_INSTRUCTIONS TO FOLLOW_
Set down exactly the lines of the listing below, please, beginning with the first and ending with the line that holds "C203: 10pF (GND, N001) -> 47pF (GND, N001)".

━━━ GIVEN INFORMATION

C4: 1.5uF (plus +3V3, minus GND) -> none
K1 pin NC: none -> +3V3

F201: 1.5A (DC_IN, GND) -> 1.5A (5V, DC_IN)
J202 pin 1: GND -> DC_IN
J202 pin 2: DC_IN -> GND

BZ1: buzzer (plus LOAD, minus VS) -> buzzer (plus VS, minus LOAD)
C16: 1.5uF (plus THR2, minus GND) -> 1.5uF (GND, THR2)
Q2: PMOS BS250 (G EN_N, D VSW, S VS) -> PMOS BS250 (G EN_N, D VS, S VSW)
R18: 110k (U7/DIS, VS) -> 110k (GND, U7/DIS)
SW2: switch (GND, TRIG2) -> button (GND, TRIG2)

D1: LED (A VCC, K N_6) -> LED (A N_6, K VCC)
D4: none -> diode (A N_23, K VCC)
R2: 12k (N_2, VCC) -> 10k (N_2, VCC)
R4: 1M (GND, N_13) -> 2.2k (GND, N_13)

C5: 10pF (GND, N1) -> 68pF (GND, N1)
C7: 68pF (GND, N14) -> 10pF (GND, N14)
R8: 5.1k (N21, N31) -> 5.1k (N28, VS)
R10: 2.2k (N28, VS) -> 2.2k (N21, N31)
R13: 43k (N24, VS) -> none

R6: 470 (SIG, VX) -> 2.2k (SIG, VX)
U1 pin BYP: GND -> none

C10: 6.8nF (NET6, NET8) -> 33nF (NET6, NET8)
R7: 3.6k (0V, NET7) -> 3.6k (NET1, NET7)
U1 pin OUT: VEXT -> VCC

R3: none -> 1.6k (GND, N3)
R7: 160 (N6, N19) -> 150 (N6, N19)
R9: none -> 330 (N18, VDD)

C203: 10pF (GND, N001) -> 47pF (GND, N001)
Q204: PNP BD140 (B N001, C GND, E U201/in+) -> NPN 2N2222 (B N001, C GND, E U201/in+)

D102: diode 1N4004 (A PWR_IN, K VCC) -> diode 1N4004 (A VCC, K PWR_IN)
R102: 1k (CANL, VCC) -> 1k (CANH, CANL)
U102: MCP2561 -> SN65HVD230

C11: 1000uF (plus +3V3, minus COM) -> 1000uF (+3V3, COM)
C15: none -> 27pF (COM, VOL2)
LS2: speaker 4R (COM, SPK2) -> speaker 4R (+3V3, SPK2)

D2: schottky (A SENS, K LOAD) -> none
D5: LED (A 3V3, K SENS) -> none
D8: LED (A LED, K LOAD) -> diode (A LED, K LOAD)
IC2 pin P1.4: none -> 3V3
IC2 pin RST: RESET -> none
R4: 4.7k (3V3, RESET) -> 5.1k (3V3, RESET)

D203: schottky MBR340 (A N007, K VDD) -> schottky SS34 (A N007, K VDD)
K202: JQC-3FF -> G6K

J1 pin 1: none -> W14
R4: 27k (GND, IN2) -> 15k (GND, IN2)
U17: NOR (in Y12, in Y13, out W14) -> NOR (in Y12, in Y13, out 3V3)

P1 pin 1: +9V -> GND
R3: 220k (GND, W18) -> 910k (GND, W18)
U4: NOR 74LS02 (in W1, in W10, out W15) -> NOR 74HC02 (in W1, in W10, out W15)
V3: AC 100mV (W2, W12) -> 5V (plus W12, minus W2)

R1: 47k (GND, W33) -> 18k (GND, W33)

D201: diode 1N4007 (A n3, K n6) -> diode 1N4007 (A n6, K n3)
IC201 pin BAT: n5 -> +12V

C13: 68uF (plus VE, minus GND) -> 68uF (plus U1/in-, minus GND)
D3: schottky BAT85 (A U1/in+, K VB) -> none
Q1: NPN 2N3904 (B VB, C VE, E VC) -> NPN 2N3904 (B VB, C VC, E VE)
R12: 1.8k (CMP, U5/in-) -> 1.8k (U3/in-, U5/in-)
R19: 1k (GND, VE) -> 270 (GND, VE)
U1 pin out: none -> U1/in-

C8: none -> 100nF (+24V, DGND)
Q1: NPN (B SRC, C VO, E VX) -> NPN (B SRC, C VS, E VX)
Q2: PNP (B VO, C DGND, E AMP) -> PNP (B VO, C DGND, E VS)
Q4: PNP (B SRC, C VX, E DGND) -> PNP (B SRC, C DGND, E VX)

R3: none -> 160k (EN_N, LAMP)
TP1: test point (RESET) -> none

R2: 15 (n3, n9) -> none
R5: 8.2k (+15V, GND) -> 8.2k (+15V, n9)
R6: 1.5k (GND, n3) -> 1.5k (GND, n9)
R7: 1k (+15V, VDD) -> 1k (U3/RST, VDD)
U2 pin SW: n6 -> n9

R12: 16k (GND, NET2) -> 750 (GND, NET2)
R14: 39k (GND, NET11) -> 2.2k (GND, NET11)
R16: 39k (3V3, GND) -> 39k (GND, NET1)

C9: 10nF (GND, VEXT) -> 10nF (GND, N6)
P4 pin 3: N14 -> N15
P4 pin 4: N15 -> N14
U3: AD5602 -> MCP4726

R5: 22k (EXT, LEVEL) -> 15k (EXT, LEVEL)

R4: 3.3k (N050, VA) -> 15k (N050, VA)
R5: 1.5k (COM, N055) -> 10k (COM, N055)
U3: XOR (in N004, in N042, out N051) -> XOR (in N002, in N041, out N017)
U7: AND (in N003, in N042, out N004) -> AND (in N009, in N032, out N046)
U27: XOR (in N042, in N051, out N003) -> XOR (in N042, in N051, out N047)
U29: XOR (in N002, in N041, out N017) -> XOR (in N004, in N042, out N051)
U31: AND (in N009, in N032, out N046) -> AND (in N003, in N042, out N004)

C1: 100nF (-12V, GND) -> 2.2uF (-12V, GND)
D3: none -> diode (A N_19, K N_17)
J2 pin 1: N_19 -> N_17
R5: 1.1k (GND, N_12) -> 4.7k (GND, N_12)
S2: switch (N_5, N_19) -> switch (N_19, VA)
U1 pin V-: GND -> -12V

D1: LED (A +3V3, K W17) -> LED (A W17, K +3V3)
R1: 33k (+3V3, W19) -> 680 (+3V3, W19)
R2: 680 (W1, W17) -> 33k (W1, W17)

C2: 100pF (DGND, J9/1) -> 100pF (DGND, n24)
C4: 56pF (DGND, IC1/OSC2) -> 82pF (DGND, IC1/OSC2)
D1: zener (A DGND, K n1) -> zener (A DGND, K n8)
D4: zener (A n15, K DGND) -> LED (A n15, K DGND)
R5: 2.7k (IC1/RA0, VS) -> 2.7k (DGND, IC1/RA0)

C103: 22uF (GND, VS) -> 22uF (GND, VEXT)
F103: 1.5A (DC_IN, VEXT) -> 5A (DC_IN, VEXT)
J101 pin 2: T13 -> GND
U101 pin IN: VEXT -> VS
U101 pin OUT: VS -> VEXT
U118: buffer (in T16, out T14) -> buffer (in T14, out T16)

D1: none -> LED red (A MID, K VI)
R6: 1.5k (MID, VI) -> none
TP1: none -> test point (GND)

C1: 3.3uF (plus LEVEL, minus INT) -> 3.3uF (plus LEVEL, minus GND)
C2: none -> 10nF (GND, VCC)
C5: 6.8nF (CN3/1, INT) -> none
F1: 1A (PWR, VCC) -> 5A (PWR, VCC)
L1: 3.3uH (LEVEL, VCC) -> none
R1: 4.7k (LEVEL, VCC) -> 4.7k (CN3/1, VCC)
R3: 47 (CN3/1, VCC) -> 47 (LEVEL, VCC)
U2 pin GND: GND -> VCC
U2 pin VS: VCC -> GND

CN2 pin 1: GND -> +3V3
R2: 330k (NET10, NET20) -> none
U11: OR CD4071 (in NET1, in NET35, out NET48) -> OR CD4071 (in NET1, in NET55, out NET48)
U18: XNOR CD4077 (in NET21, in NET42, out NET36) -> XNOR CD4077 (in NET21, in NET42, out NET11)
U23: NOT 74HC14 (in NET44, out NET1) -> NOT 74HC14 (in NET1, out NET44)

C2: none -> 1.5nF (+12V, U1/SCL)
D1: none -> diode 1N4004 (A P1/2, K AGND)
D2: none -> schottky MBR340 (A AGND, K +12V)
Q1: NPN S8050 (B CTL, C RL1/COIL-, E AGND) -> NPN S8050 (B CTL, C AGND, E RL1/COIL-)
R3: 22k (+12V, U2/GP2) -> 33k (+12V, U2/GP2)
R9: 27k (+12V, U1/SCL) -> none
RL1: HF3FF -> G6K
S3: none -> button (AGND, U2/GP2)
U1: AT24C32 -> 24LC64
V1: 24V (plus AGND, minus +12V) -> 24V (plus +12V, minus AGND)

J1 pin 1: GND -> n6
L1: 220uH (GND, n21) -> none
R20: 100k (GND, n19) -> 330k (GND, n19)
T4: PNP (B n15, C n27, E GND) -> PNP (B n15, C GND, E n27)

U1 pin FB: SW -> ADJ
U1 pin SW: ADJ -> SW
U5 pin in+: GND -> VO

━━━━━━

_TASK ANSWER_
C4: 1.5uF (plus +3V3, minus GND) -> none
K1 pin NC: none -> +3V3

F201: 1.5A (DC_IN, GND) -> 1.5A (5V, DC_IN)
J202 pin 1: GND -> DC_IN
J202 pin 2: DC_IN -> GND

BZ1: buzzer (plus LOAD, minus VS) -> buzzer (plus VS, minus LOAD)
C16: 1.5uF (plus THR2, minus GND) -> 1.5uF (GND, THR2)
Q2: PMOS BS250 (G EN_N, D VSW, S VS) -> PMOS BS250 (G EN_N, D VS, S VSW)
R18: 110k (U7/DIS, VS) -> 110k (GND, U7/DIS)
SW2: switch (GND, TRIG2) -> button (GND, TRIG2)

D1: LED (A VCC, K N_6) -> LED (A N_6, K VCC)
D4: none -> diode (A N_23, K VCC)
R2: 12k (N_2, VCC) -> 10k (N_2, VCC)
R4: 1M (GND, N_13) -> 2.2k (GND, N_13)

C5: 10pF (GND, N1) -> 68pF (GND, N1)
C7: 68pF (GND, N14) -> 10pF (GND, N14)
R8: 5.1k (N21, N31) -> 5.1k (N28, VS)
R10: 2.2k (N28, VS) -> 2.2k (N21, N31)
R13: 43k (N24, VS) -> none

R6: 470 (SIG, VX) -> 2.2k (SIG, VX)
U1 pin BYP: GND -> none

C10: 6.8nF (NET6, NET8) -> 33nF (NET6, NET8)
R7: 3.6k (0V, NET7) -> 3.6k (NET1, NET7)
U1 pin OUT: VEXT -> VCC

R3: none -> 1.6k (GND, N3)
R7: 160 (N6, N19) -> 150 (N6, N19)
R9: none -> 330 (N18, VDD)

C203: 10pF (GND, N001) -> 47pF (GND, N001)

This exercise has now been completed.